• Assignment:
How do the lines below between the ones holding "LED2 pin SIG: GP28 -> GP22" and "SONAR pin VCC: GND -> 3V3", inclusive, read? Give them again exactly, with no other lines.

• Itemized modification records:
--- START ---

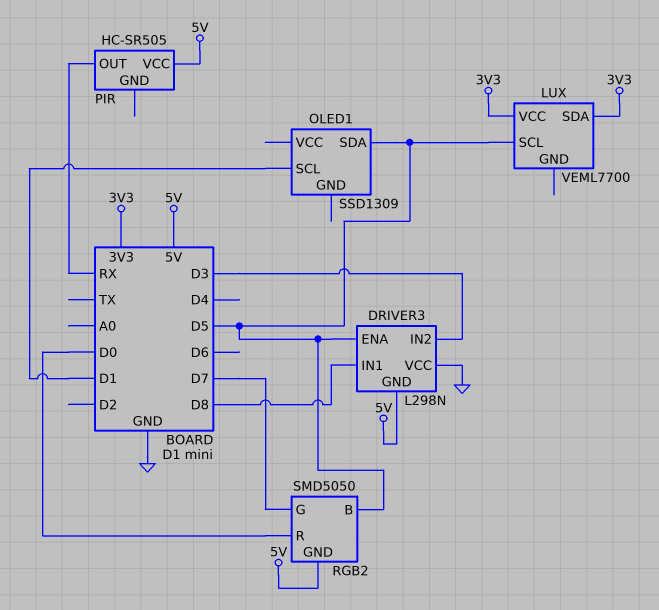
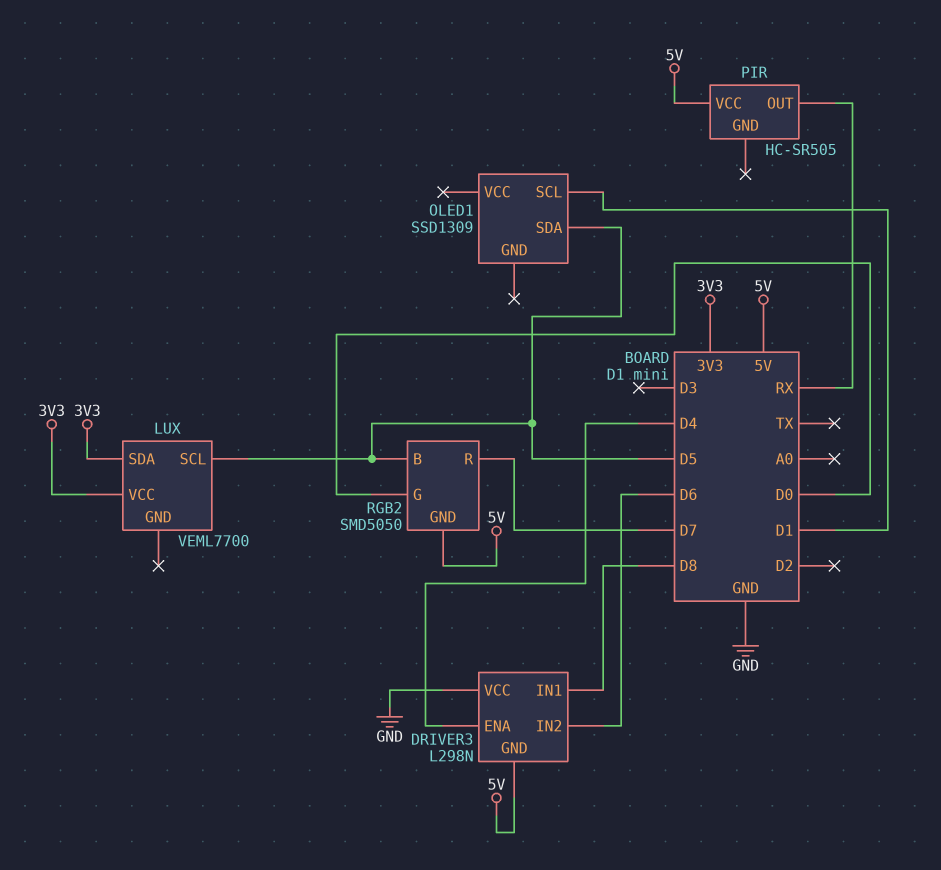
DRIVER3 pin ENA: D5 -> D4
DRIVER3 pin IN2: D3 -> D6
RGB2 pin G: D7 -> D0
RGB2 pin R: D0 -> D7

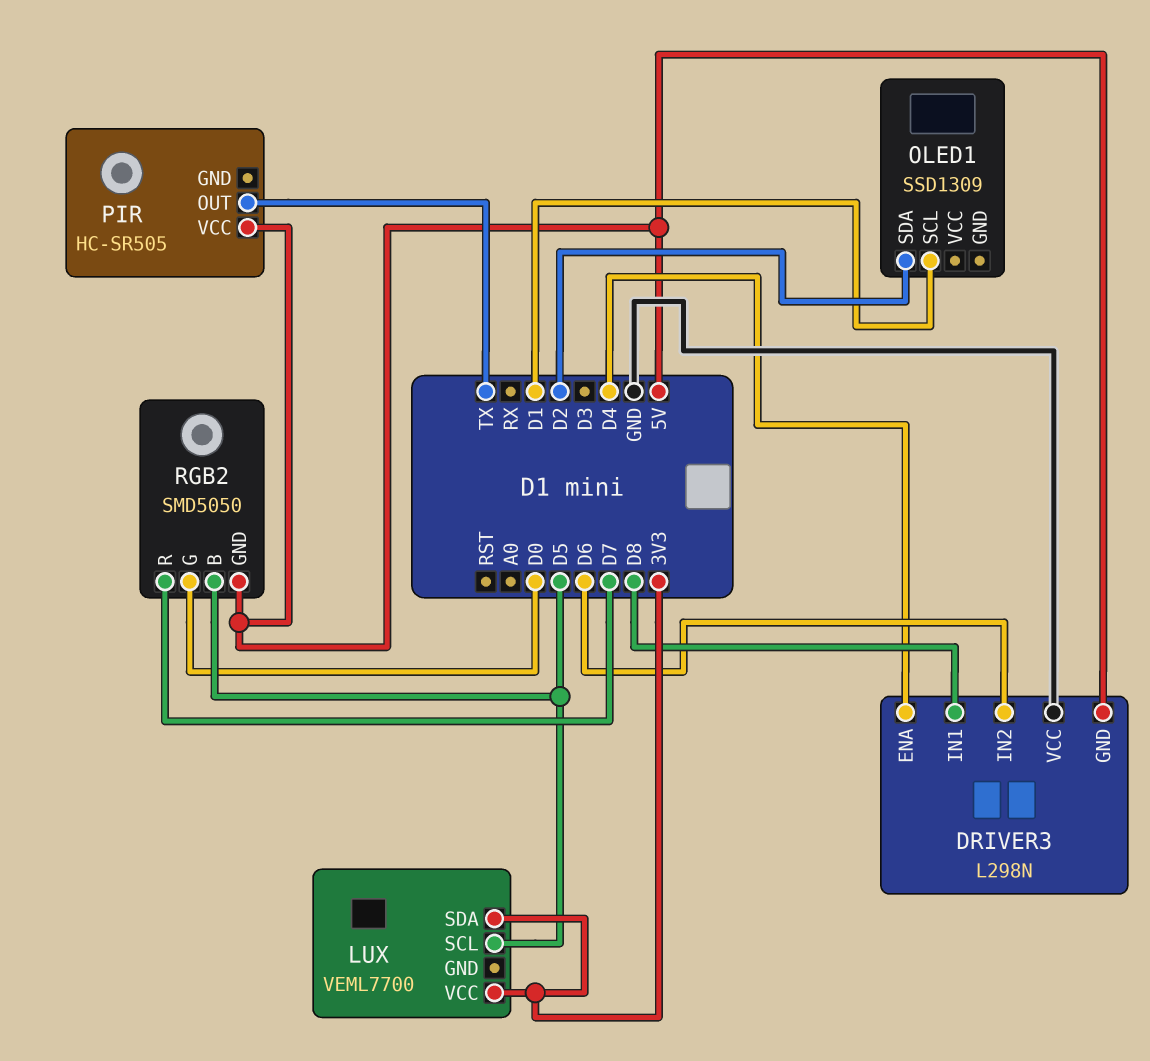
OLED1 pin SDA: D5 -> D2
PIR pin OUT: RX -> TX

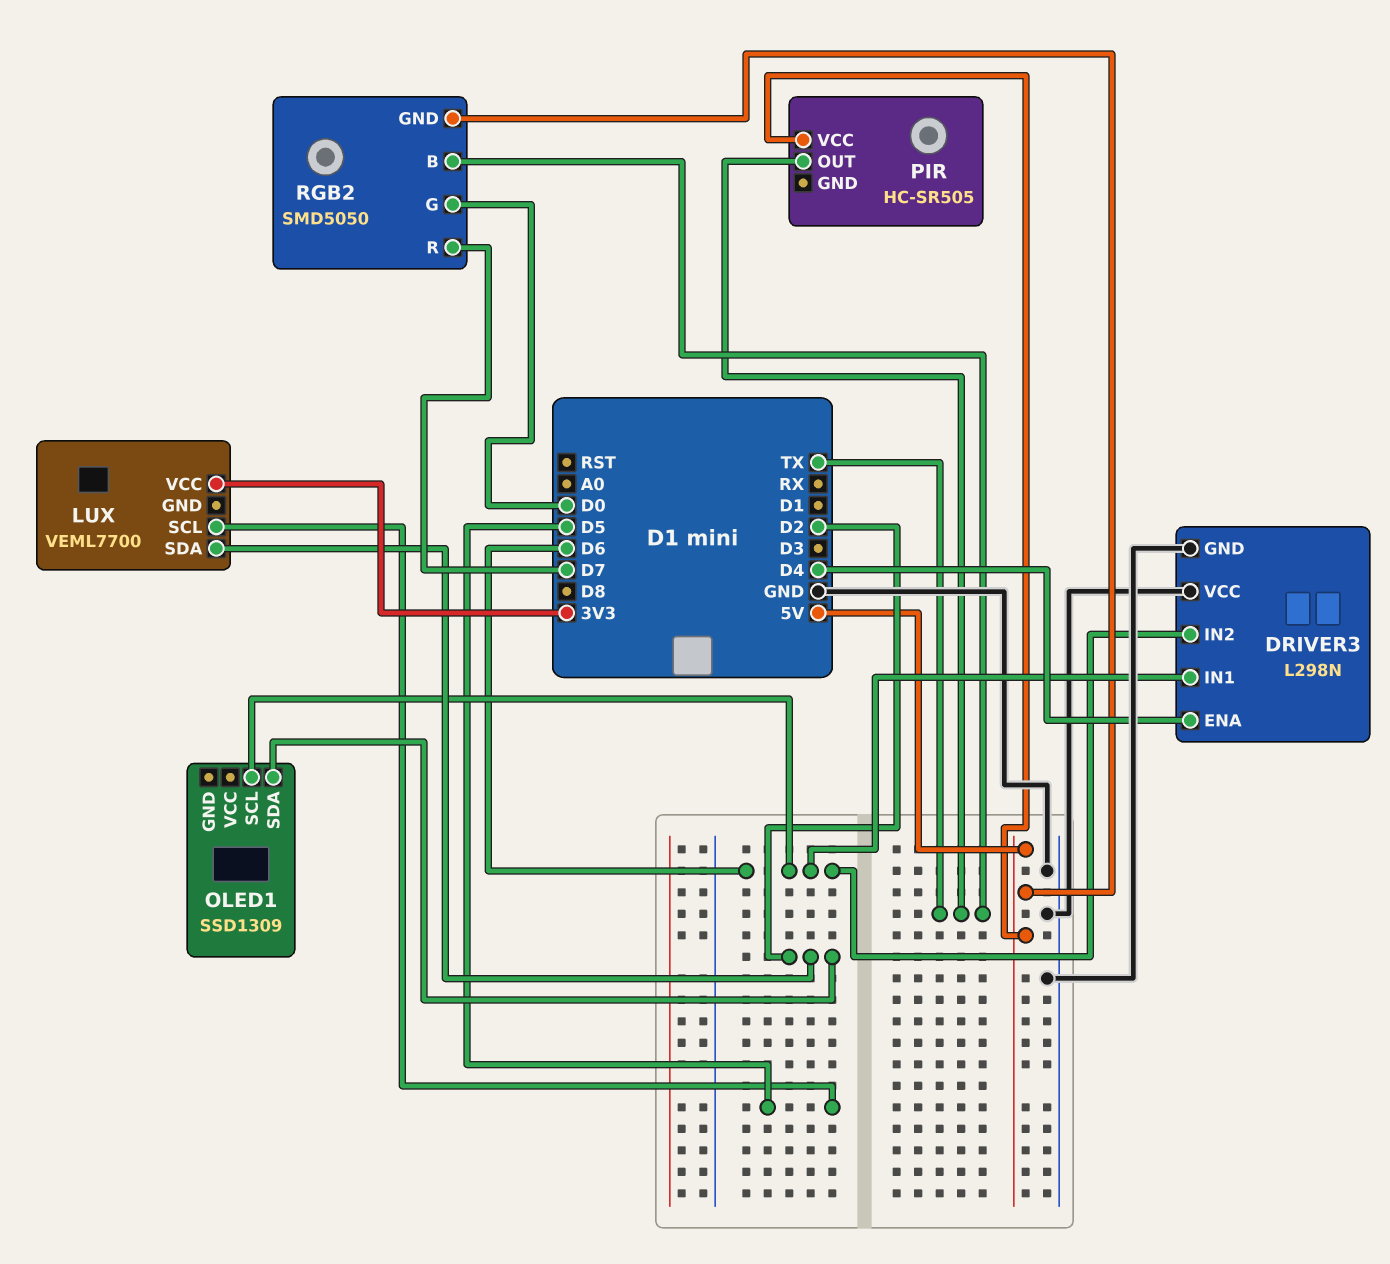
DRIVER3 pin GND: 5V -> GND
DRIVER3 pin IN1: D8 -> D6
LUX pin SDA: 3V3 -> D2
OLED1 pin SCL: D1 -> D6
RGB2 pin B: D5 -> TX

--- END ---
--- START ---

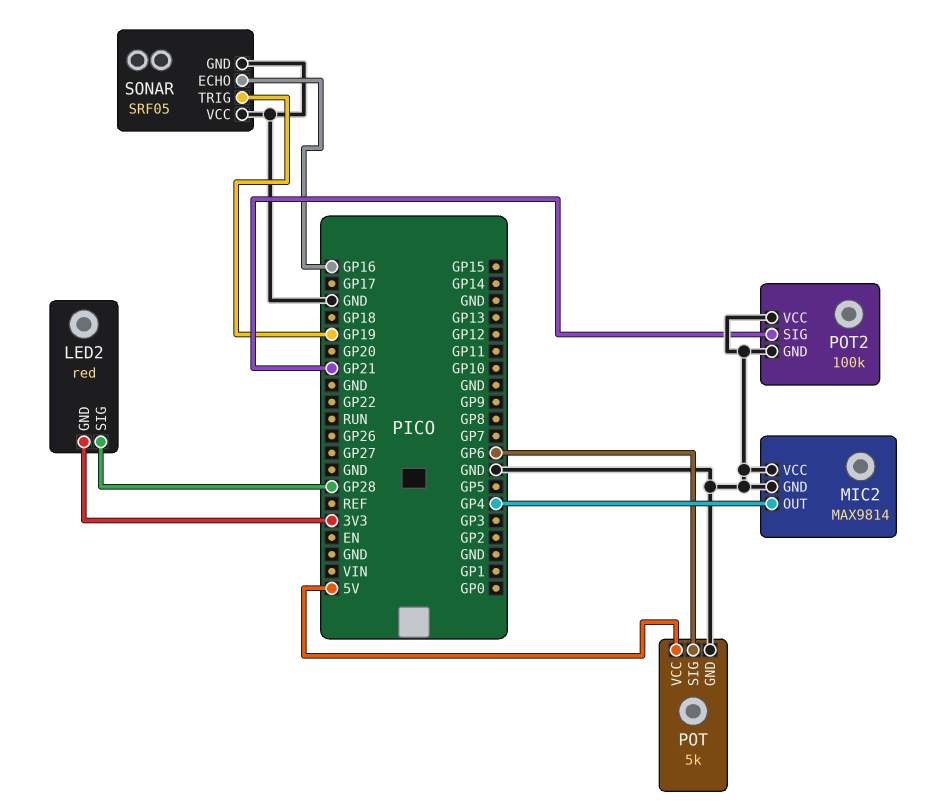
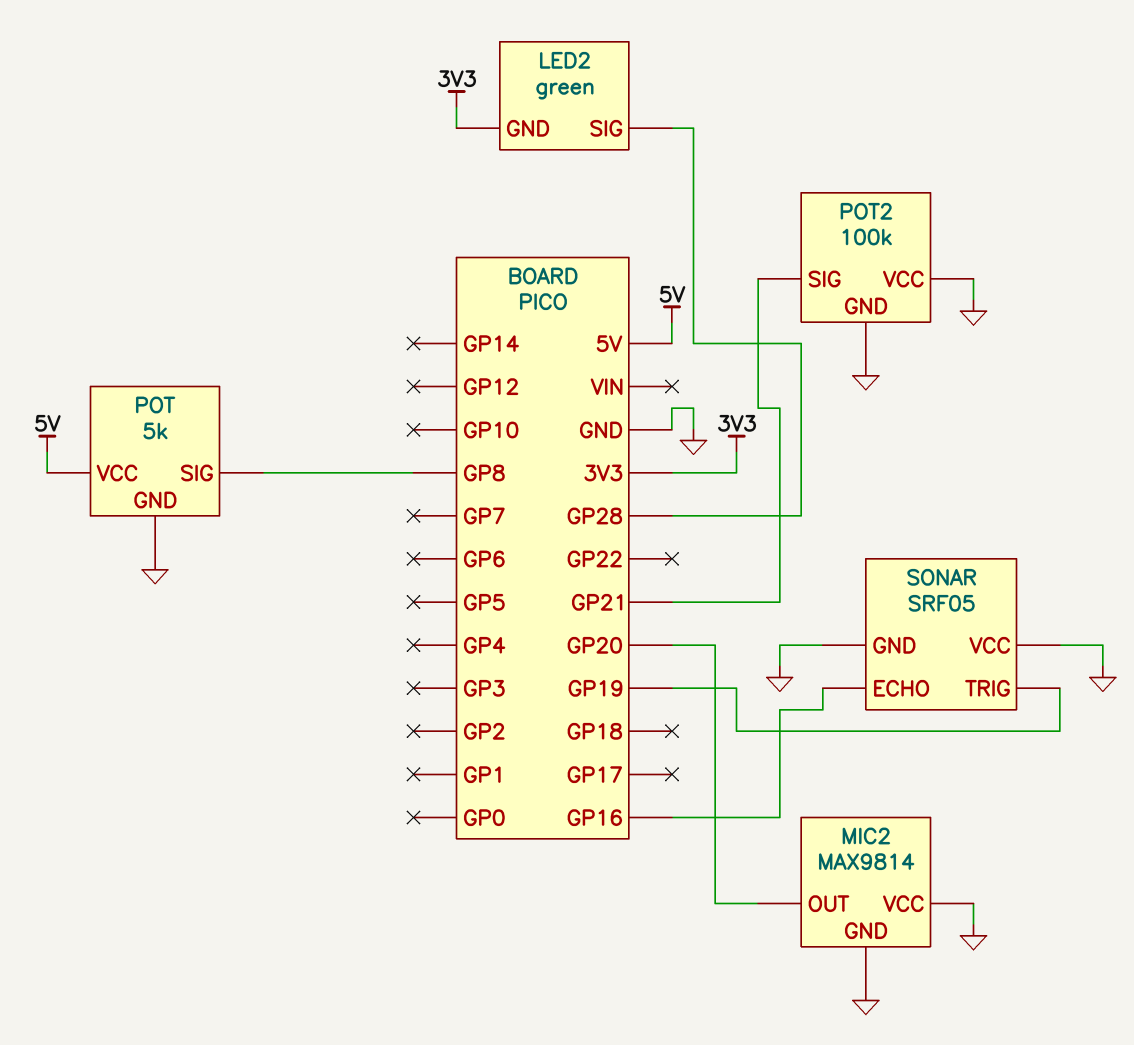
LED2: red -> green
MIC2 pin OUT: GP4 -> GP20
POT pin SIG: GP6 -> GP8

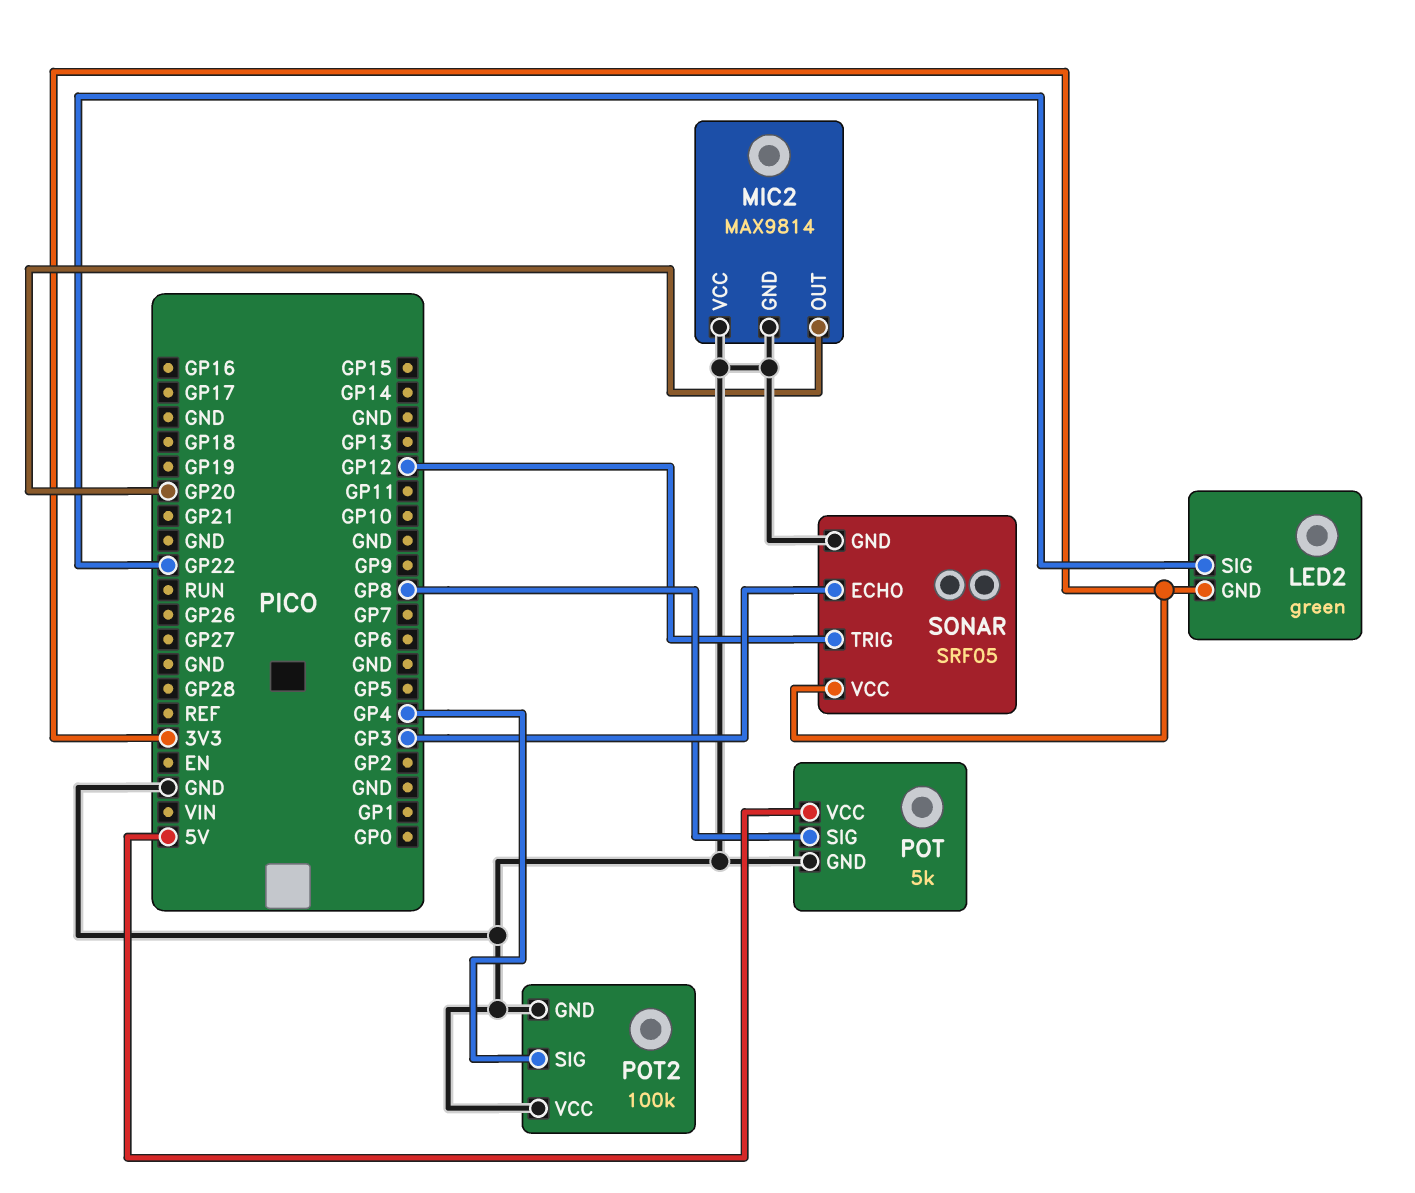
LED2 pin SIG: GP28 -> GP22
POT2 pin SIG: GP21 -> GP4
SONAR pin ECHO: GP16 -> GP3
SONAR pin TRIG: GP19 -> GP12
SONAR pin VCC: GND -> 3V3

--- END ---

• Solution to this exercise:
LED2 pin SIG: GP28 -> GP22
POT2 pin SIG: GP21 -> GP4
SONAR pin ECHO: GP16 -> GP3
SONAR pin TRIG: GP19 -> GP12
SONAR pin VCC: GND -> 3V3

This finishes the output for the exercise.